§ **YOUR GOAL**:
What is needed is a faithful copy of all the entries, with no pictures in it.

§ **EXCERPTED RECORDS**:
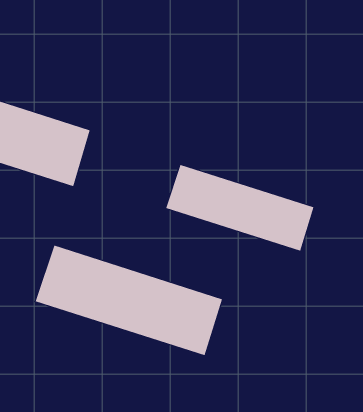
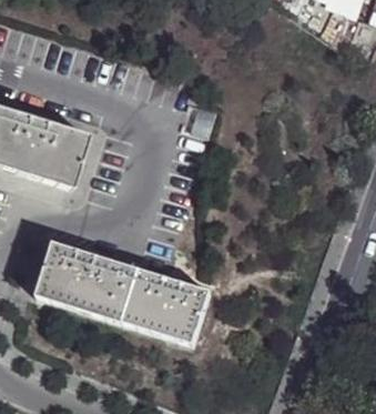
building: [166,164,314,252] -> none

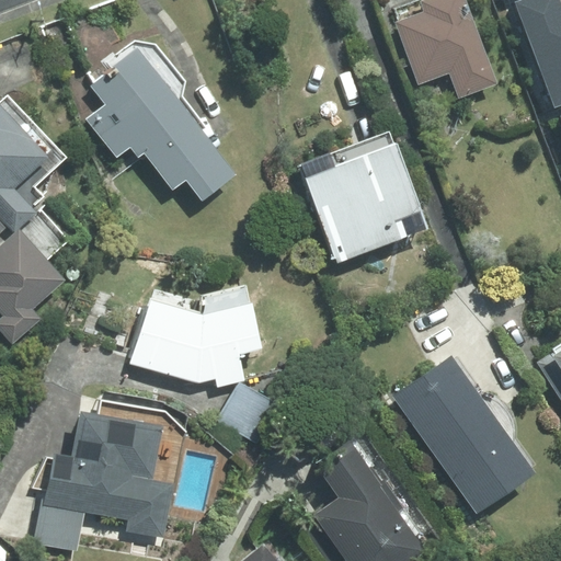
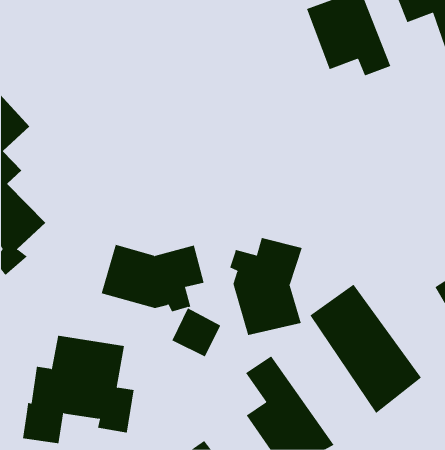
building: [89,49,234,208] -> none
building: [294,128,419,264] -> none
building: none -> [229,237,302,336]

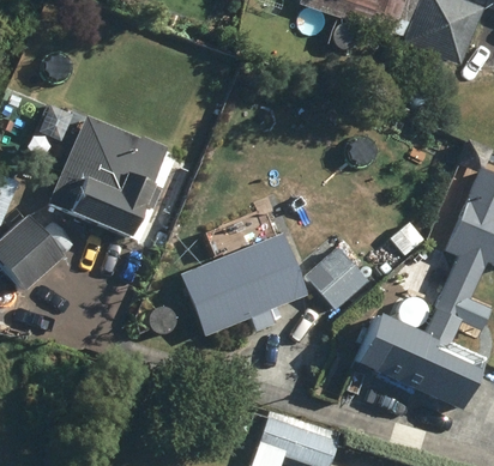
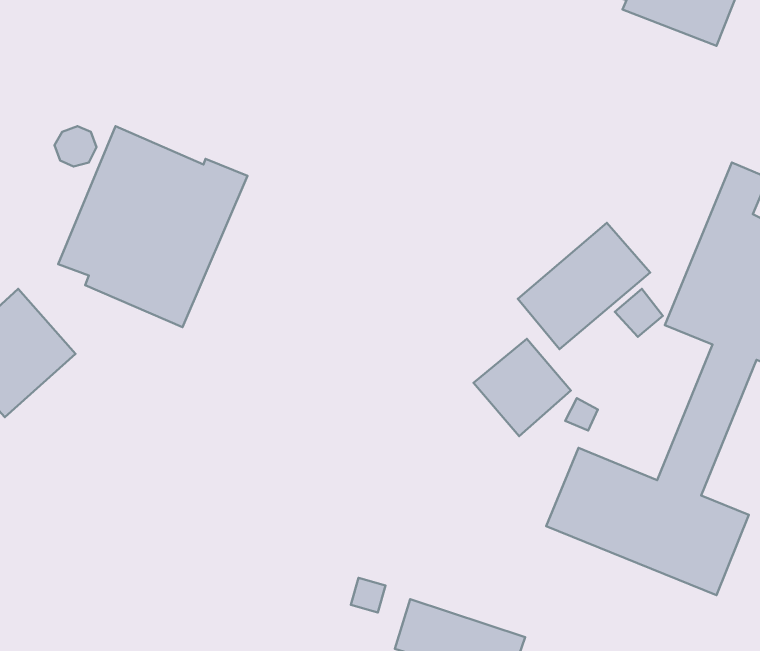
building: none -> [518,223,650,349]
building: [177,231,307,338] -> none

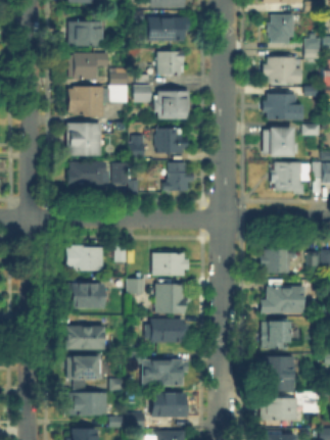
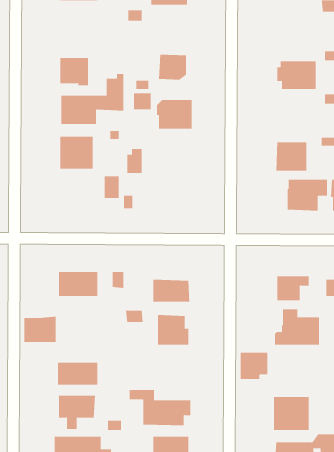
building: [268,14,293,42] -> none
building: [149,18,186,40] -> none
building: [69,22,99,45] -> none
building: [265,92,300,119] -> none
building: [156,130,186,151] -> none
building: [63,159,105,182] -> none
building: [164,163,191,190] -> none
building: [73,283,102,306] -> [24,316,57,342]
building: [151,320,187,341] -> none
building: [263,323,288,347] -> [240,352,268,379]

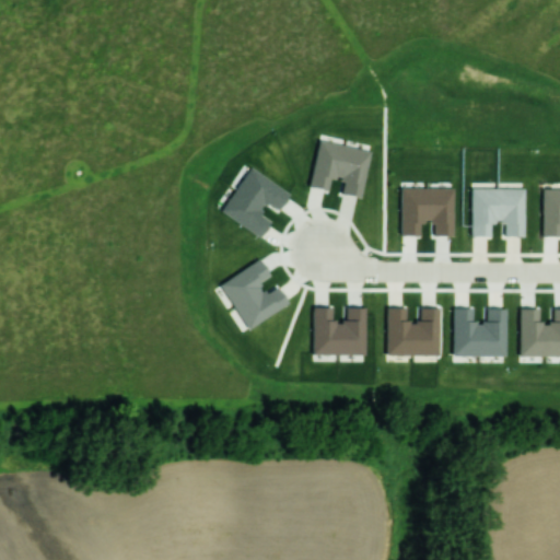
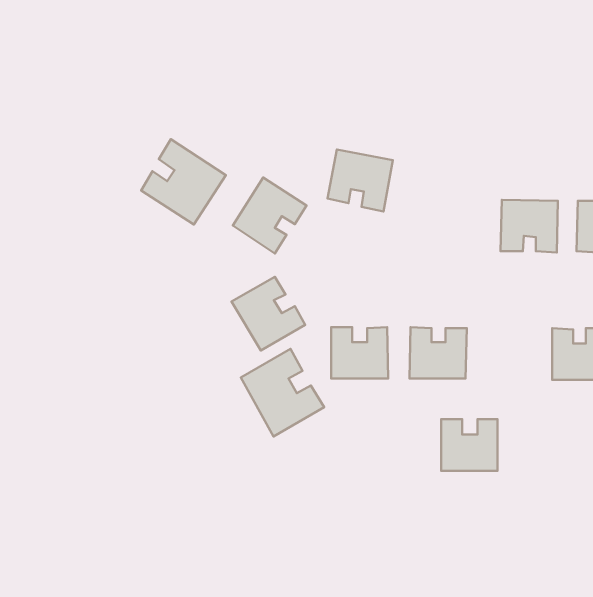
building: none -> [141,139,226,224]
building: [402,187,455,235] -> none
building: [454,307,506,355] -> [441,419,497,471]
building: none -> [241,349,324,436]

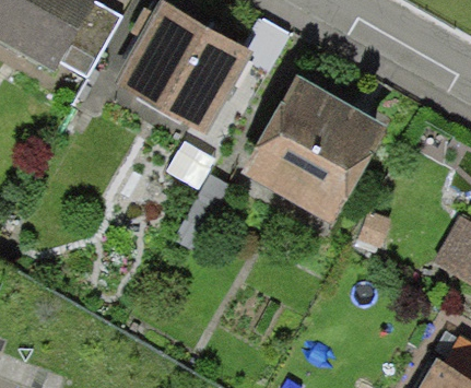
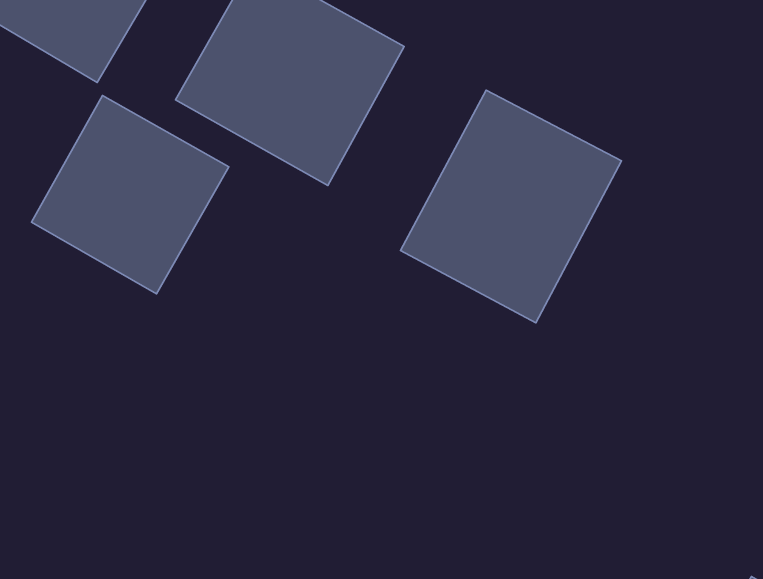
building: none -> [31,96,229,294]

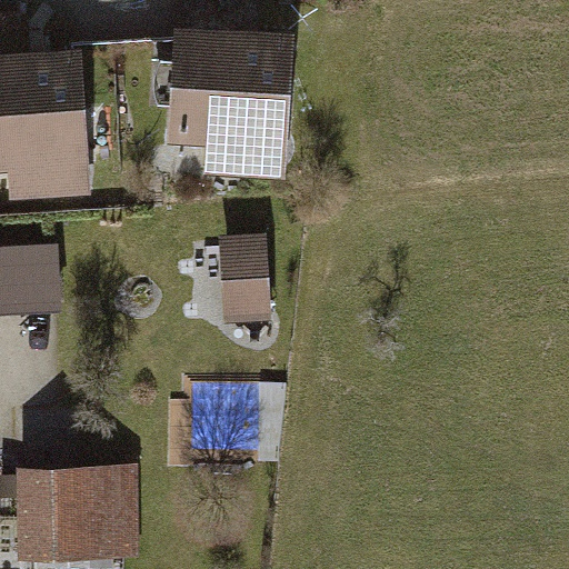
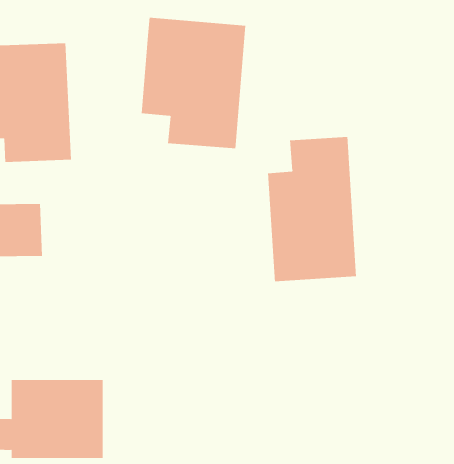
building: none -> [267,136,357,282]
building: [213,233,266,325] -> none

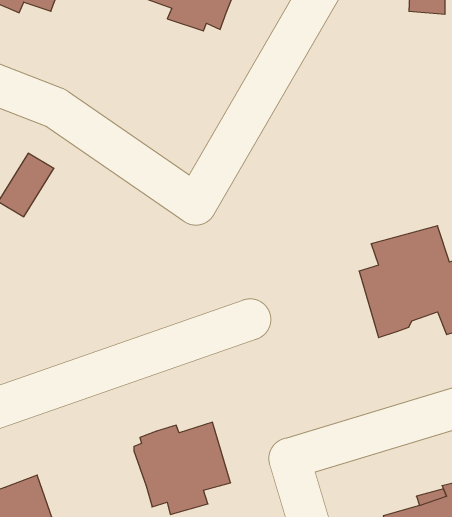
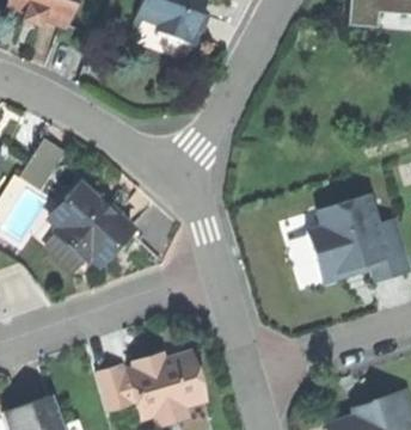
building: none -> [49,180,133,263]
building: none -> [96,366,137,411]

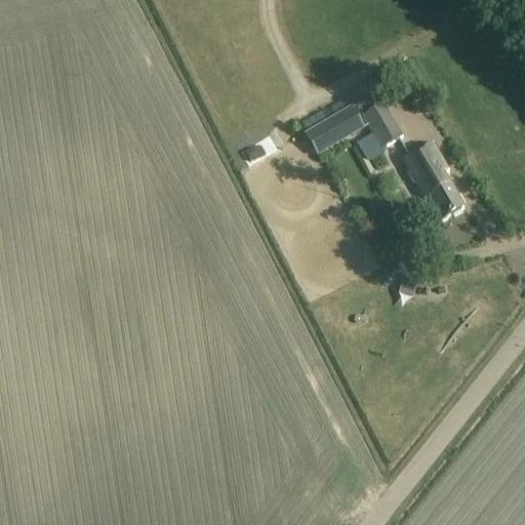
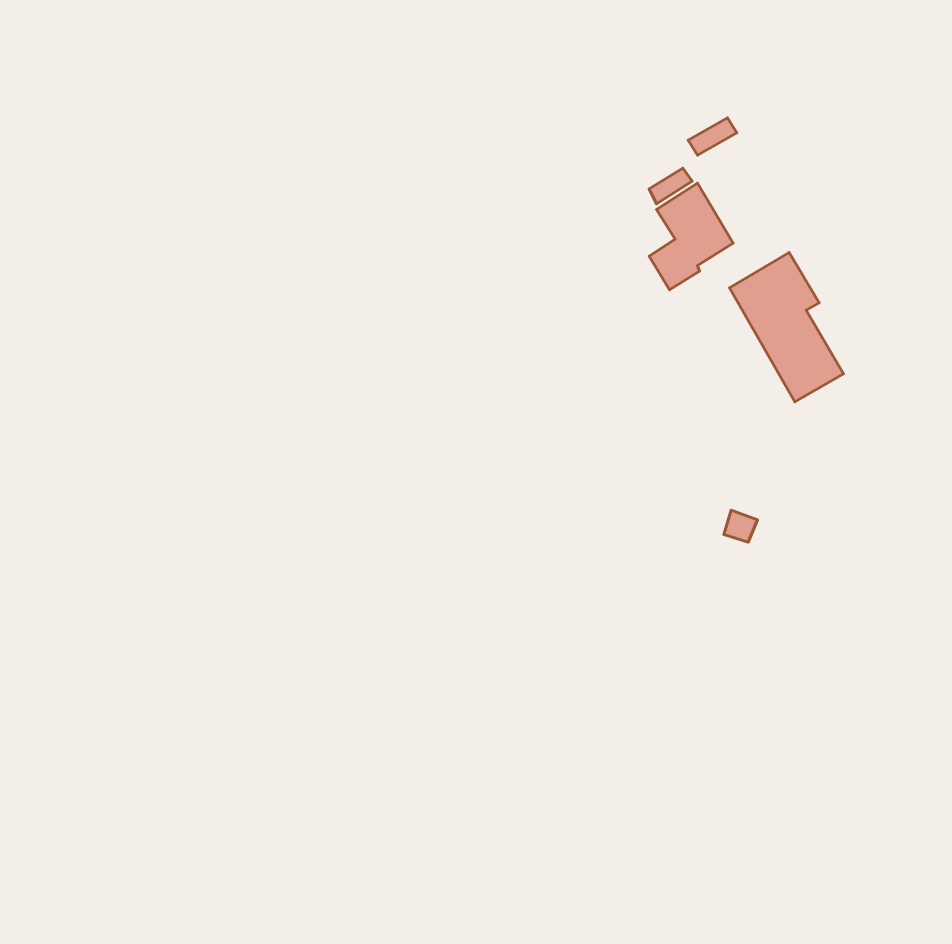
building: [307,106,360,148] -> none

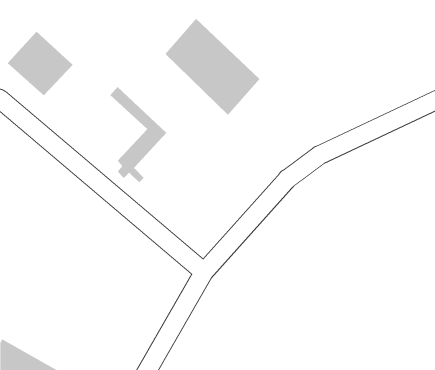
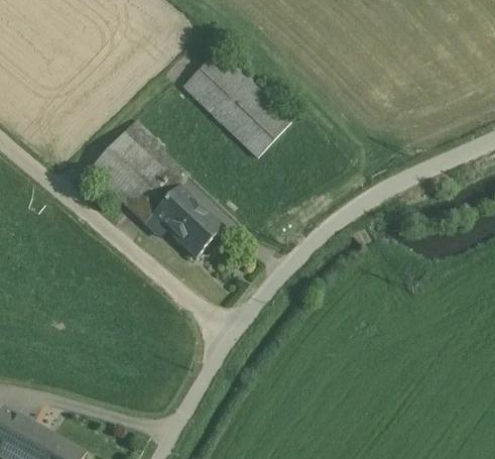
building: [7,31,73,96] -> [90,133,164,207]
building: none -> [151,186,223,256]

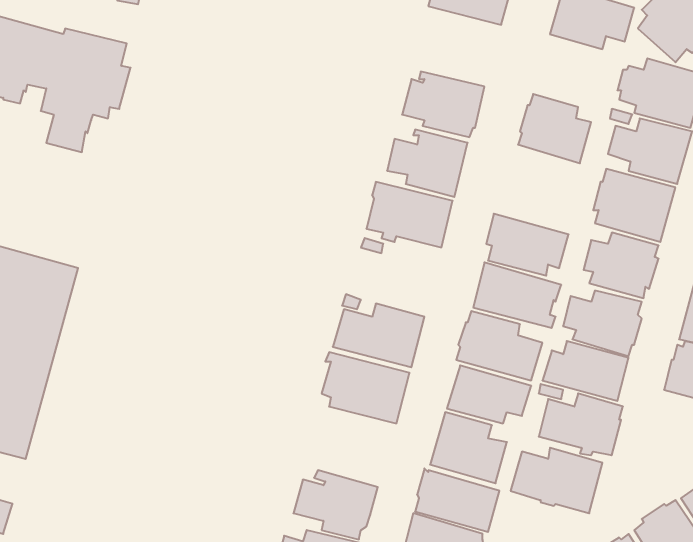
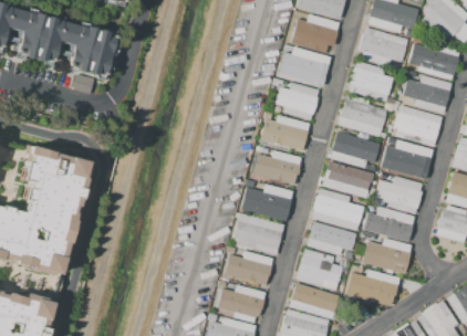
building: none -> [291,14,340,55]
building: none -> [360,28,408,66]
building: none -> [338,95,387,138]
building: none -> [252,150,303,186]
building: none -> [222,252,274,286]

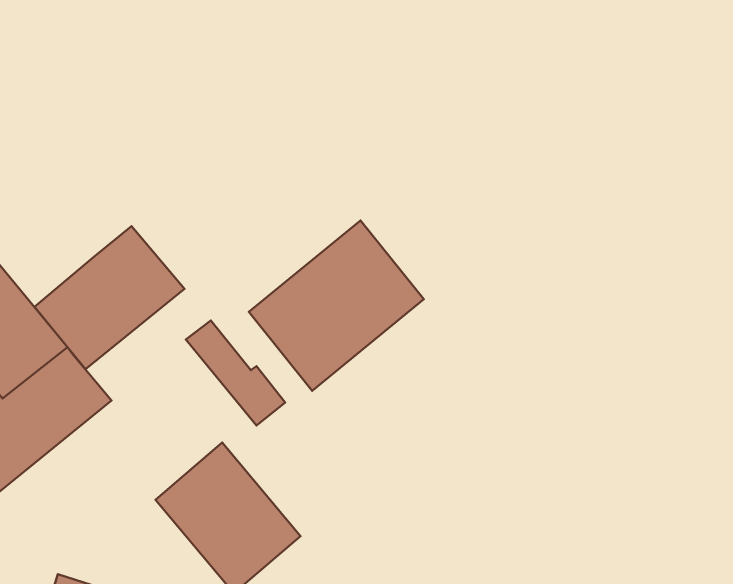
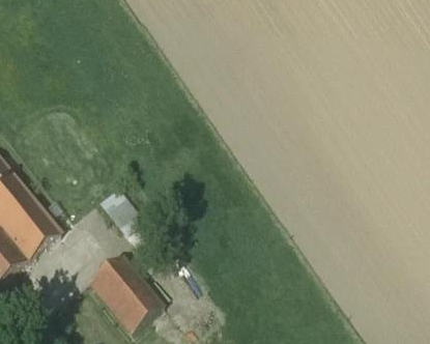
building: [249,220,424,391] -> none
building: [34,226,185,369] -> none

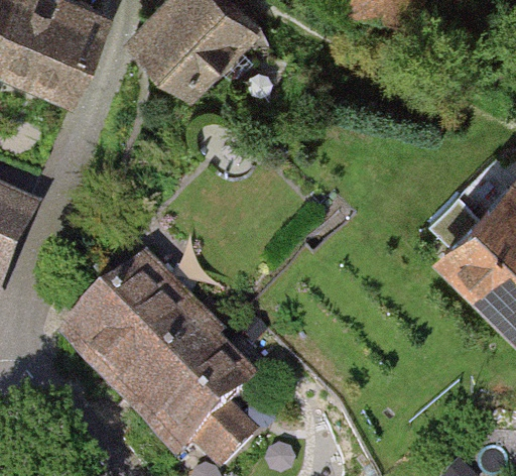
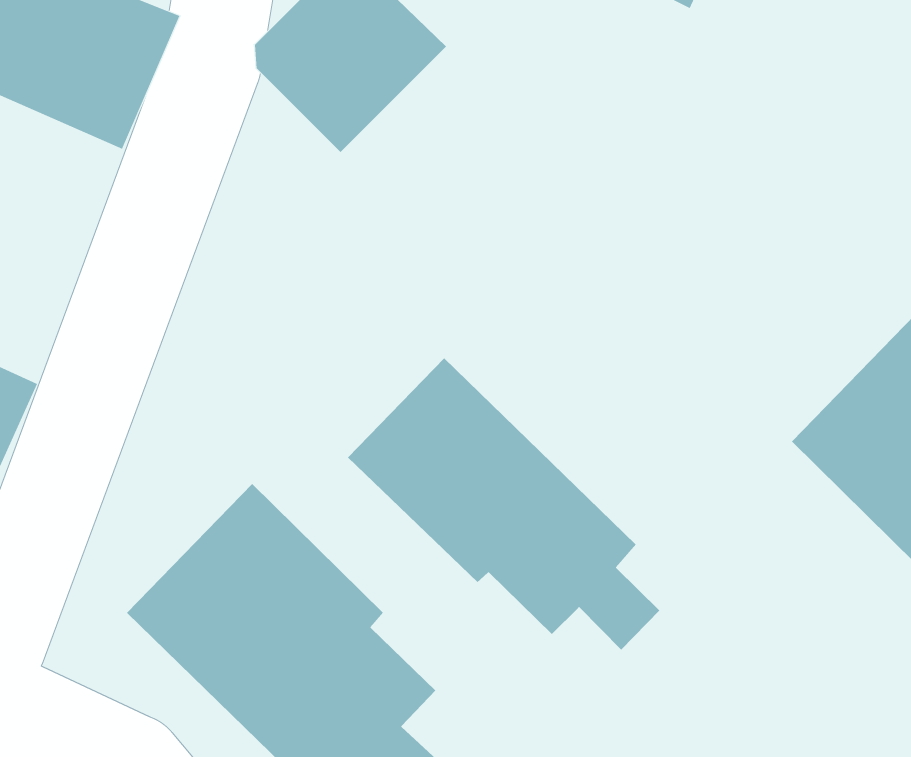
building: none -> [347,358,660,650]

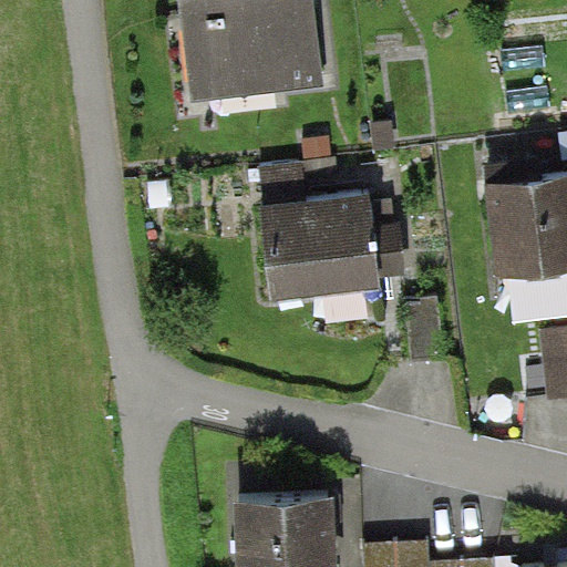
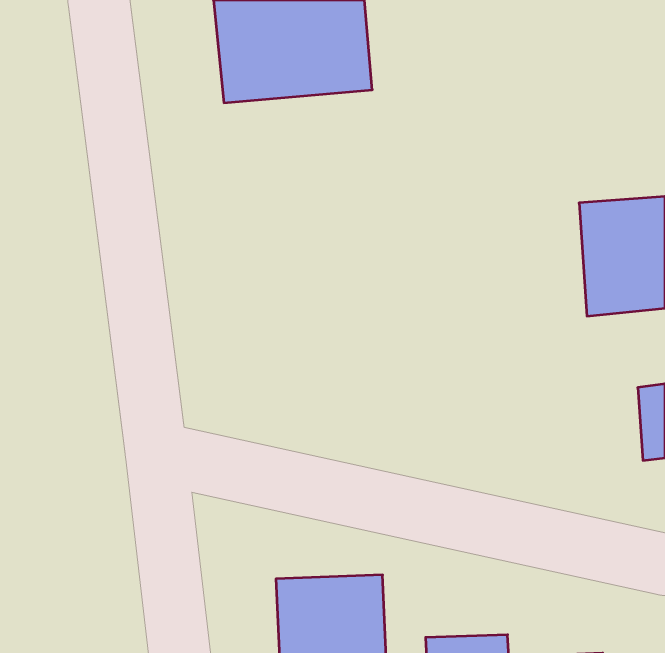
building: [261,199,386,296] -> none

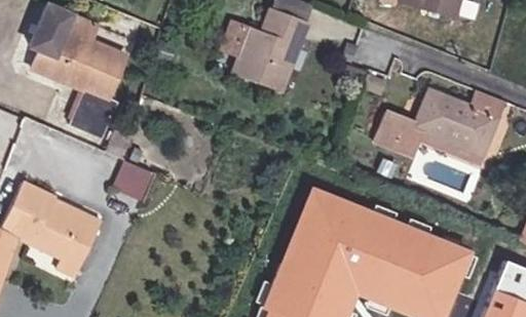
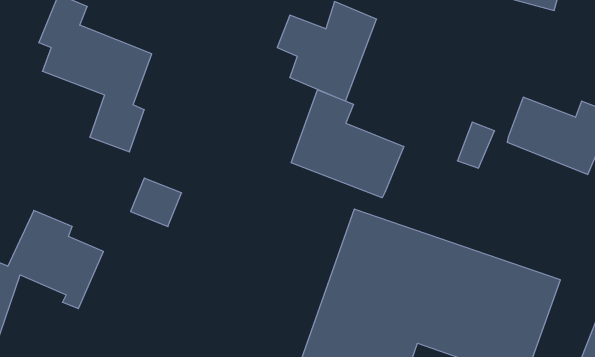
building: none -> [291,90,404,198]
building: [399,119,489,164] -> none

§ **FINAL ANSWER**:
building: [166,164,314,252] -> none

building: [89,49,234,208] -> none
building: [294,128,419,264] -> none
building: none -> [229,237,302,336]

building: none -> [518,223,650,349]
building: [177,231,307,338] -> none

building: [268,14,293,42] -> none
building: [149,18,186,40] -> none
building: [69,22,99,45] -> none
building: [265,92,300,119] -> none
building: [156,130,186,151] -> none
building: [63,159,105,182] -> none
building: [164,163,191,190] -> none
building: [73,283,102,306] -> [24,316,57,342]
building: [151,320,187,341] -> none
building: [263,323,288,347] -> [240,352,268,379]

building: none -> [141,139,226,224]
building: [402,187,455,235] -> none
building: [454,307,506,355] -> [441,419,497,471]
building: none -> [241,349,324,436]

building: none -> [31,96,229,294]

building: none -> [267,136,357,282]
building: [213,233,266,325] -> none

building: none -> [49,180,133,263]
building: none -> [96,366,137,411]

building: [307,106,360,148] -> none

building: [7,31,73,96] -> [90,133,164,207]
building: none -> [151,186,223,256]

building: none -> [291,14,340,55]
building: none -> [360,28,408,66]
building: none -> [338,95,387,138]
building: none -> [252,150,303,186]
building: none -> [222,252,274,286]

building: [249,220,424,391] -> none
building: [34,226,185,369] -> none

building: none -> [347,358,660,650]

building: [261,199,386,296] -> none

building: none -> [291,90,404,198]
building: [399,119,489,164] -> none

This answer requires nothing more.